▶ [Recorded data]:
# # # # #
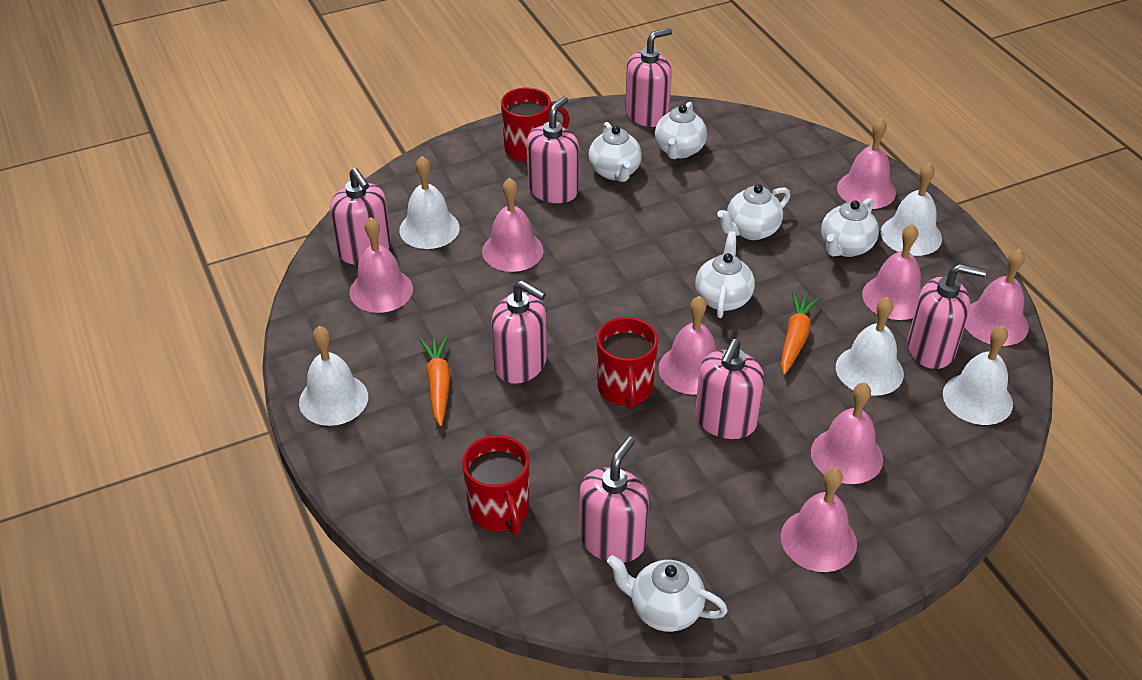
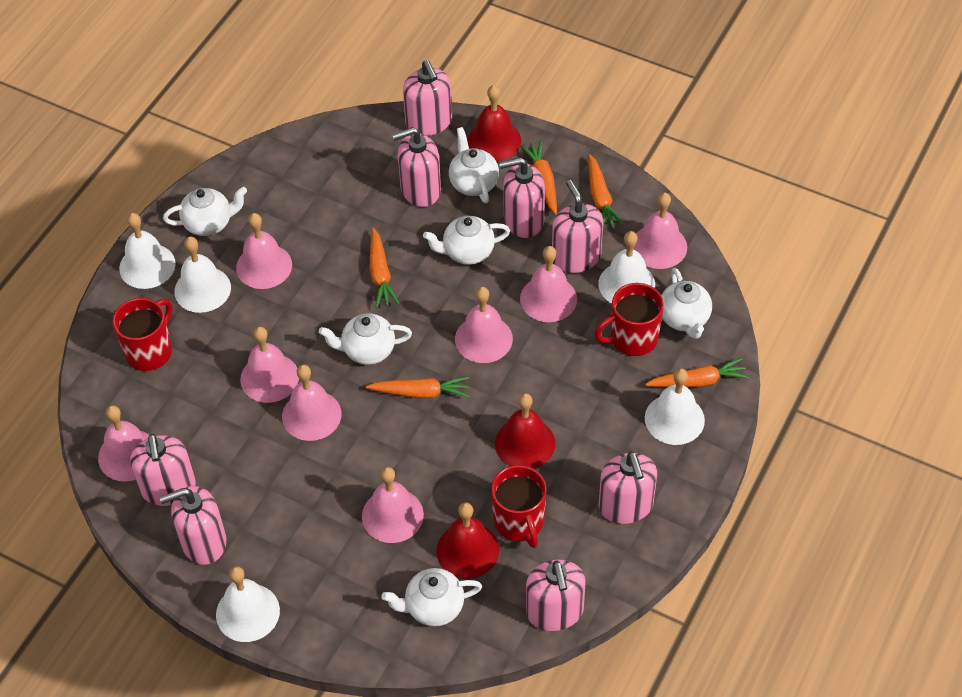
orange carrot: 2 -> 5
pink soap dispenser: 7 -> 8
red bell: 0 -> 3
# # # # #
▶ [Work order]:
When you restate the listing, keep every word as it is and drop the pictures.

▶ [Task solution]:
orange carrot: 2 -> 5
pink soap dispenser: 7 -> 8
red bell: 0 -> 3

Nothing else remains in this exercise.